▶ **Exercise details**: Copy out every line of the data that has the word "domino" somewhere in it.

▶ **Excerpted records**:
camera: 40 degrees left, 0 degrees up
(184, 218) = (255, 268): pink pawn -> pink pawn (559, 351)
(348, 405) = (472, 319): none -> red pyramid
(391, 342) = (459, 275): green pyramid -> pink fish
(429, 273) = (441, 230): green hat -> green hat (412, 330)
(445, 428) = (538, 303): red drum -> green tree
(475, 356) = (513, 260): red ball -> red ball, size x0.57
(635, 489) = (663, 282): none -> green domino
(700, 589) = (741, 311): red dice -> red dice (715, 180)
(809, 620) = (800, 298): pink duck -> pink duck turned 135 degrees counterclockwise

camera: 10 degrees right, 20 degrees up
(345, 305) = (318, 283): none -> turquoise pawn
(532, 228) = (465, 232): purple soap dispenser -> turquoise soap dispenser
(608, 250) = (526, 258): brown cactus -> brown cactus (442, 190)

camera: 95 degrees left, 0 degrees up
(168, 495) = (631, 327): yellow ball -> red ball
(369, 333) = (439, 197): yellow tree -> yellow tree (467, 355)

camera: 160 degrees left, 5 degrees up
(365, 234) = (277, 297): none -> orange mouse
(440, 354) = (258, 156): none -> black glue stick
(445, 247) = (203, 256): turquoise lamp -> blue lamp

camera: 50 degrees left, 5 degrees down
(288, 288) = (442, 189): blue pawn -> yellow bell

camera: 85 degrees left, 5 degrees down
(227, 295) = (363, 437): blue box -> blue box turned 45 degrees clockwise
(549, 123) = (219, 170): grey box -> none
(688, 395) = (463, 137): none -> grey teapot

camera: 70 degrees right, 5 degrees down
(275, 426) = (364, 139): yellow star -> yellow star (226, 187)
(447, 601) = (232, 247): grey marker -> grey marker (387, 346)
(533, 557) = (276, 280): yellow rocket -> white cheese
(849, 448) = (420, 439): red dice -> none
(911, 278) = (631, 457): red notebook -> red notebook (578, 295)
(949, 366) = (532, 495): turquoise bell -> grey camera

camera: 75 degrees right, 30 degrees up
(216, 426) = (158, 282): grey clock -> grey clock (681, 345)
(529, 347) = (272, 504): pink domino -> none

▶ **Answer to this exercise**:
(635, 489) = (663, 282): none -> green domino
(529, 347) = (272, 504): pink domino -> none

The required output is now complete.